━━━━━ DATA

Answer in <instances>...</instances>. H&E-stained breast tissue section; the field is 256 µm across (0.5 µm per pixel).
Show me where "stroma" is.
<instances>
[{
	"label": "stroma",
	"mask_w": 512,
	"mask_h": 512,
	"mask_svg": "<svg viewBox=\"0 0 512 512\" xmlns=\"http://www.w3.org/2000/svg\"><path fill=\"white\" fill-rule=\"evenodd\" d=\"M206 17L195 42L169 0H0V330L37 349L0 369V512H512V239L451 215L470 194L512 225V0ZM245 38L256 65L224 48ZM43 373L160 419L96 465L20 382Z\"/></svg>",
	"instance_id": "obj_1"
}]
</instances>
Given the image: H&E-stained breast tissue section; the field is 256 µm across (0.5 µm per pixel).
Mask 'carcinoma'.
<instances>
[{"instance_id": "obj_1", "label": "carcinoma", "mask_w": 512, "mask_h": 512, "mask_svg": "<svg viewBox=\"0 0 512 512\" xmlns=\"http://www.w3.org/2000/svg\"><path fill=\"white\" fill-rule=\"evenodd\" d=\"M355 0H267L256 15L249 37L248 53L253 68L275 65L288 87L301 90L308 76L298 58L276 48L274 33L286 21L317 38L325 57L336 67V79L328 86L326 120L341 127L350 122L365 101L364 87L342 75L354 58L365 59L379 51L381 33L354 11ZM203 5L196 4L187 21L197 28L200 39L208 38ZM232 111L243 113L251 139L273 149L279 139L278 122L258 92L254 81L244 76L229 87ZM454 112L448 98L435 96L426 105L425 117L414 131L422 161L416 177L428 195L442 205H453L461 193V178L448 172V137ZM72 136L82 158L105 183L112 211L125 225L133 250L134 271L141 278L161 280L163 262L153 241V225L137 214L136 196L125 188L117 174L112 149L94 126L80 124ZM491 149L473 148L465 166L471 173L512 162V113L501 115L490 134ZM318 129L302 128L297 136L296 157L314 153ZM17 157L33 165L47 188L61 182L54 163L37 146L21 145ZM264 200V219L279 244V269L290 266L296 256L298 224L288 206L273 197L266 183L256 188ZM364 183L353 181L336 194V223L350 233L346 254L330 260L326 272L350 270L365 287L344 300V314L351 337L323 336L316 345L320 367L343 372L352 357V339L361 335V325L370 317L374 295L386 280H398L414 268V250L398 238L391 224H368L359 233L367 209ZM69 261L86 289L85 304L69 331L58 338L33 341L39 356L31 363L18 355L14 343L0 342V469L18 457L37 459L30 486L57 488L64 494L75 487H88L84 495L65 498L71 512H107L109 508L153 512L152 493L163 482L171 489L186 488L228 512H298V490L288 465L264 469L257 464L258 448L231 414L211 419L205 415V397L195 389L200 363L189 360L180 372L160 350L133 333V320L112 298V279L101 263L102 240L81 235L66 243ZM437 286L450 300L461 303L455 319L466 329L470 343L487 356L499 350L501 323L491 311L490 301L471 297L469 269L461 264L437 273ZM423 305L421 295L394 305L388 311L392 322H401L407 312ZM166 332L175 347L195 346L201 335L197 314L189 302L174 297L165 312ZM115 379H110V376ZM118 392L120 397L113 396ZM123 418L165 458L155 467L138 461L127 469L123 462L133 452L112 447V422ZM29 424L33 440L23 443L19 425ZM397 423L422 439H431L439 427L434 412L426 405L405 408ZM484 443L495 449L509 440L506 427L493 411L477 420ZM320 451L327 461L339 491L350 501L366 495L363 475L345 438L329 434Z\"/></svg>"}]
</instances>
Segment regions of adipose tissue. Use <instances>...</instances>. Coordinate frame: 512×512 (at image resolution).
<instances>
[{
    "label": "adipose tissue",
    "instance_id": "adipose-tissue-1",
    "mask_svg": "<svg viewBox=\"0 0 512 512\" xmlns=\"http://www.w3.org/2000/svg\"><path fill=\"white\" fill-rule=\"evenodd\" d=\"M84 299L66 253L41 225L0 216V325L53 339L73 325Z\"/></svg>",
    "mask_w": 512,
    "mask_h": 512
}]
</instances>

━━━━━━━━━━

PROBLEM TO SOLVE: Reproduce every record above exactly as it appears.

EXERCISE ANSWER:
Answer in <instances>...</instances>. H&E-stained breast tissue section; the field is 256 µm across (0.5 µm per pixel).
Show me where "stroma" is.
<instances>
[{
	"label": "stroma",
	"mask_w": 512,
	"mask_h": 512,
	"mask_svg": "<svg viewBox=\"0 0 512 512\" xmlns=\"http://www.w3.org/2000/svg\"><path fill=\"white\" fill-rule=\"evenodd\" d=\"M206 17L195 42L169 0H0V330L37 349L0 369V512H512V239L451 215L470 194L512 225V0ZM245 38L256 65L224 48ZM43 373L160 419L96 465L20 382Z\"/></svg>",
	"instance_id": "obj_1"
}]
</instances>
Given the image: H&E-stained breast tissue section; the field is 256 µm across (0.5 µm per pixel).
Mask 'carcinoma'.
<instances>
[{"instance_id": "obj_1", "label": "carcinoma", "mask_w": 512, "mask_h": 512, "mask_svg": "<svg viewBox=\"0 0 512 512\" xmlns=\"http://www.w3.org/2000/svg\"><path fill=\"white\" fill-rule=\"evenodd\" d=\"M355 0H267L256 15L249 37L248 53L253 68L275 65L288 87L301 90L308 76L298 58L276 48L274 33L286 21L317 38L325 57L336 67V79L328 86L326 120L341 127L350 122L365 101L364 87L342 75L354 58L365 59L379 51L381 33L354 11ZM203 5L196 4L187 21L197 28L200 39L208 38ZM232 111L243 113L251 139L273 149L279 139L278 122L258 92L254 81L244 76L229 87ZM454 112L448 98L435 96L426 105L425 117L414 131L422 161L416 177L428 195L442 205H453L461 193V178L448 172V137ZM72 136L82 158L105 183L112 211L125 225L133 250L134 271L141 278L161 280L163 262L153 241V225L137 214L136 196L125 188L117 174L112 149L94 126L80 124ZM491 149L473 148L465 166L471 173L512 162V113L501 115L490 134ZM318 129L302 128L297 136L296 157L314 153ZM17 157L33 165L47 188L61 182L54 163L37 146L21 145ZM264 200V219L279 244V269L290 266L296 256L298 224L288 206L273 197L266 183L256 188ZM364 183L353 181L336 194V223L350 233L346 254L330 260L326 272L350 270L365 287L344 300V314L351 337L323 336L316 345L320 367L343 372L352 357V339L361 335V325L370 317L374 295L386 280H398L414 268V250L398 238L391 224H368L359 233L367 209ZM69 261L86 289L85 304L69 331L58 338L33 341L39 356L31 363L18 355L14 343L0 342V469L18 457L37 459L30 486L57 488L64 494L75 487H88L84 495L65 498L71 512H107L109 508L153 512L152 493L163 482L171 489L186 488L228 512H298V490L288 465L264 469L257 464L258 448L231 414L211 419L205 415V397L195 389L200 363L189 360L180 372L160 350L133 333V320L112 298V279L101 263L102 240L81 235L66 243ZM437 286L450 300L461 303L455 319L466 329L470 343L487 356L499 350L501 323L491 311L490 301L471 297L469 269L461 264L437 273ZM423 305L421 295L394 305L388 311L392 322H401L407 312ZM166 332L175 347L195 346L201 335L197 314L189 302L174 297L165 312ZM115 379H110V376ZM118 392L120 397L113 396ZM123 418L165 458L155 467L138 461L127 469L123 462L133 452L112 447V422ZM29 424L33 440L23 443L19 425ZM397 423L422 439H431L439 427L434 412L426 405L405 408ZM484 443L495 449L509 440L506 427L493 411L477 420ZM320 451L327 461L339 491L350 501L366 495L363 475L345 438L329 434Z\"/></svg>"}]
</instances>
Segment regions of adipose tissue. Use <instances>...</instances>. Coordinate frame: 512×512 (at image resolution).
<instances>
[{
    "label": "adipose tissue",
    "instance_id": "adipose-tissue-1",
    "mask_svg": "<svg viewBox=\"0 0 512 512\" xmlns=\"http://www.w3.org/2000/svg\"><path fill=\"white\" fill-rule=\"evenodd\" d=\"M84 299L66 253L41 225L0 216V325L53 339L73 325Z\"/></svg>",
    "mask_w": 512,
    "mask_h": 512
}]
</instances>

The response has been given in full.